Assignment: Word for word, print each line of the listing below; pictures stay out.

Given information:
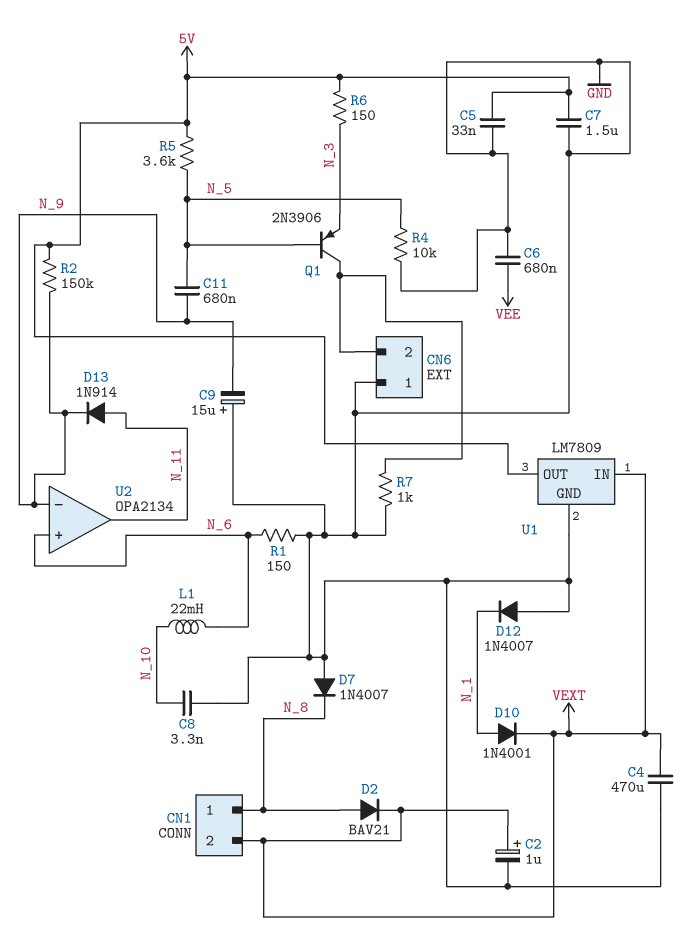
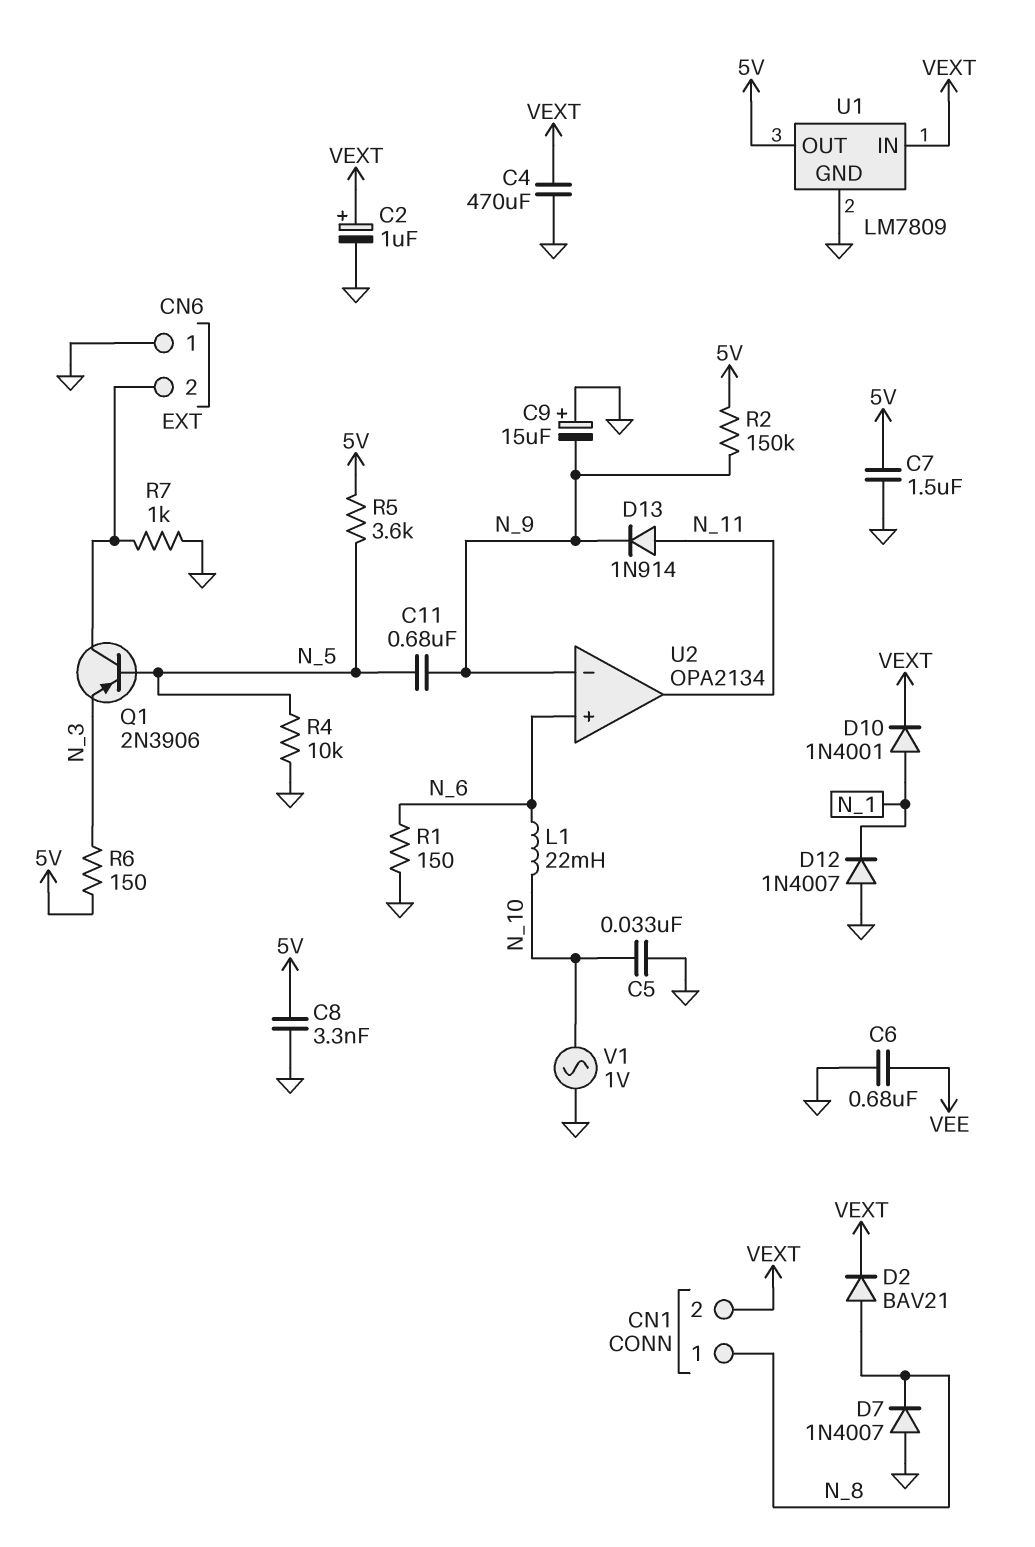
C5: 33nF (5V, GND) -> 33nF (GND, N_10)
C8: 3.3nF (GND, N_10) -> 3.3nF (5V, GND)
V1: none -> AC 1V (GND, N_10)

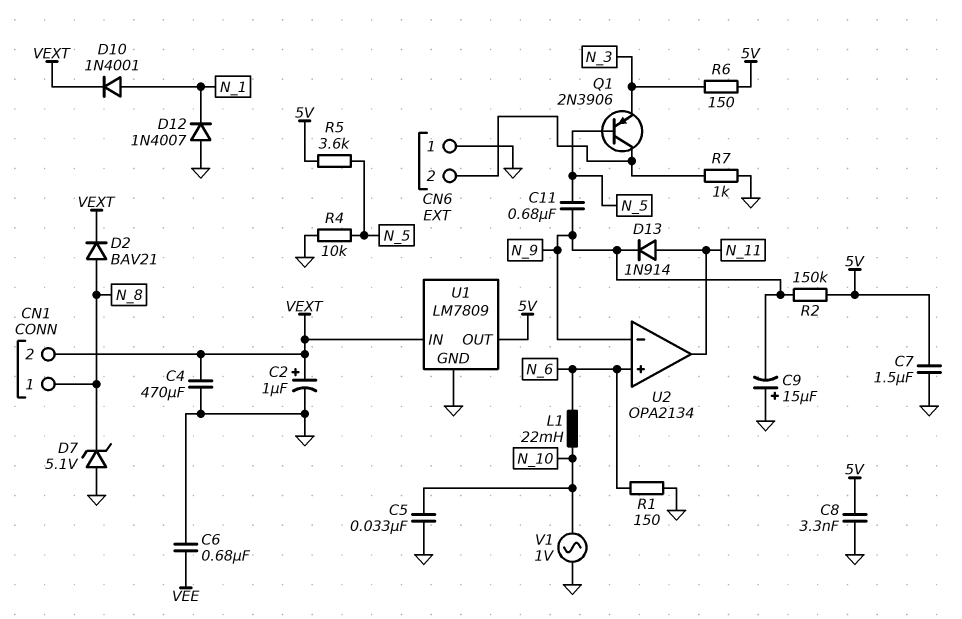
D7: diode 1N4007 (A GND, K N_8) -> zener 5.1V (A GND, K N_8)

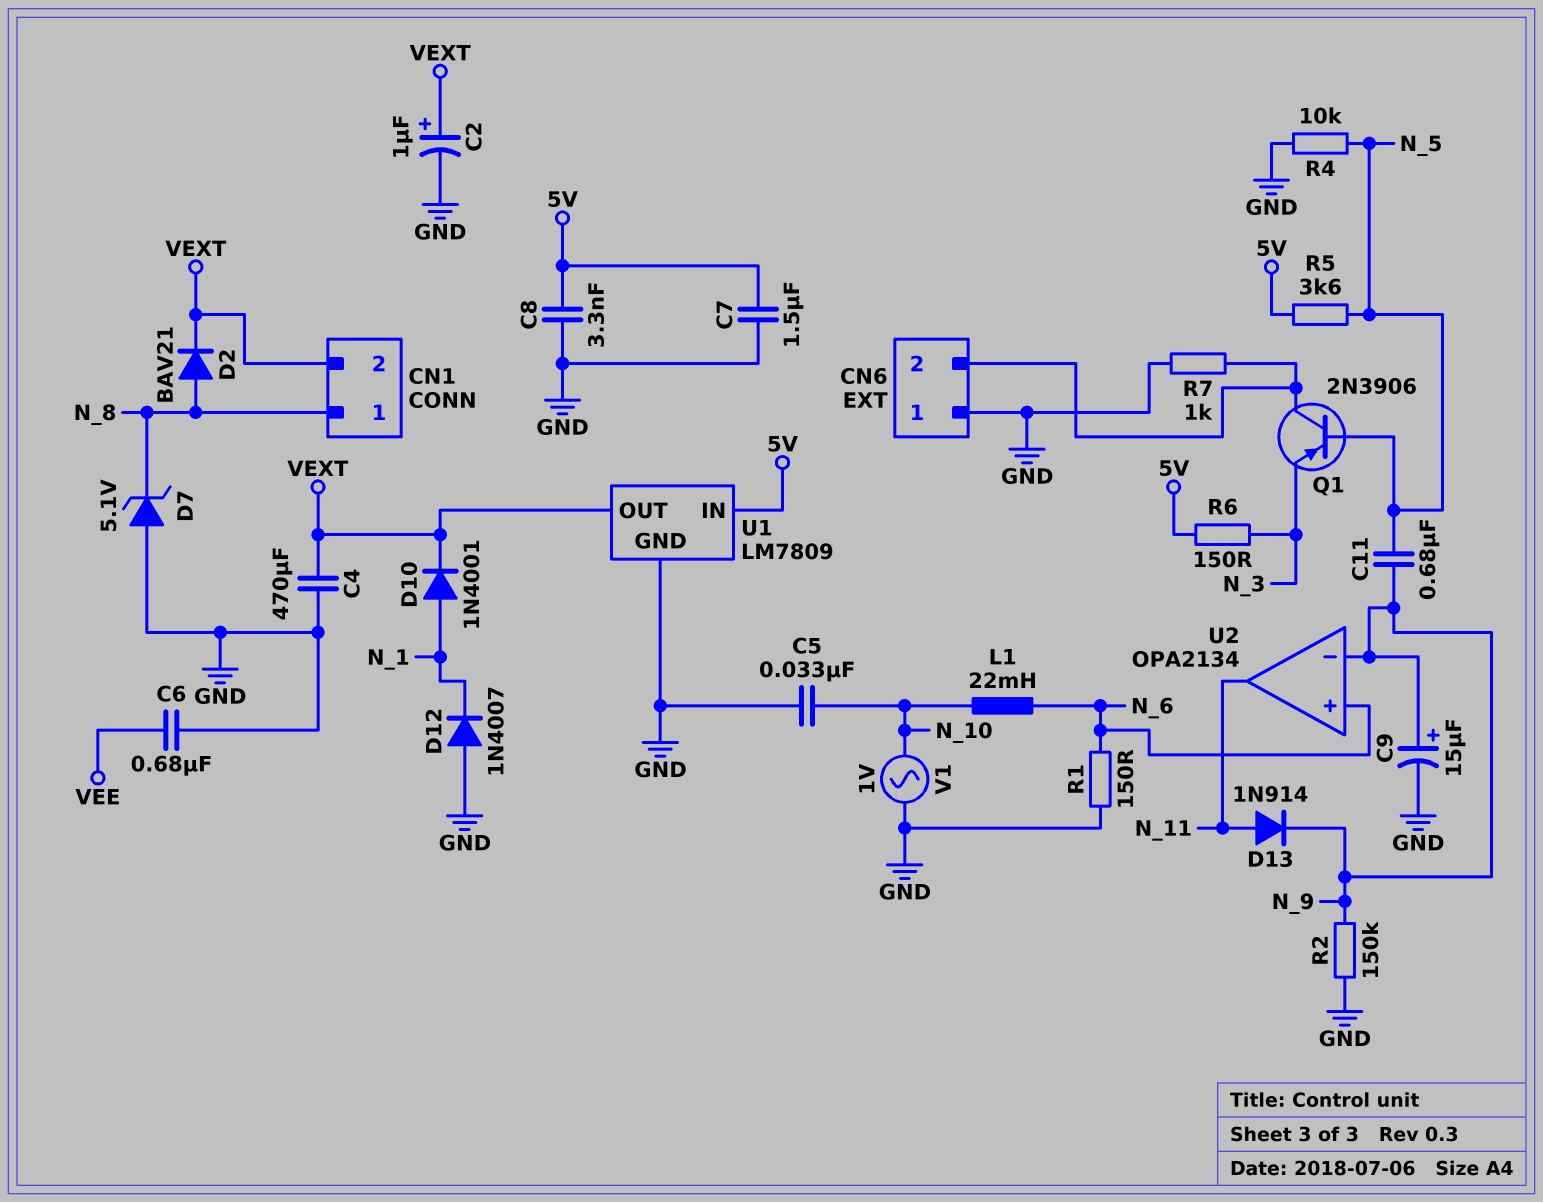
C9: 15uF (plus GND, minus N_9) -> 15uF (plus N_9, minus GND)
R2: 150k (5V, N_9) -> 150k (GND, N_9)
U1 pin IN: VEXT -> 5V
U1 pin OUT: 5V -> VEXT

Result of the task:
C5: 33nF (5V, GND) -> 33nF (GND, N_10)
C8: 3.3nF (GND, N_10) -> 3.3nF (5V, GND)
V1: none -> AC 1V (GND, N_10)

D7: diode 1N4007 (A GND, K N_8) -> zener 5.1V (A GND, K N_8)

C9: 15uF (plus GND, minus N_9) -> 15uF (plus N_9, minus GND)
R2: 150k (5V, N_9) -> 150k (GND, N_9)
U1 pin IN: VEXT -> 5V
U1 pin OUT: 5V -> VEXT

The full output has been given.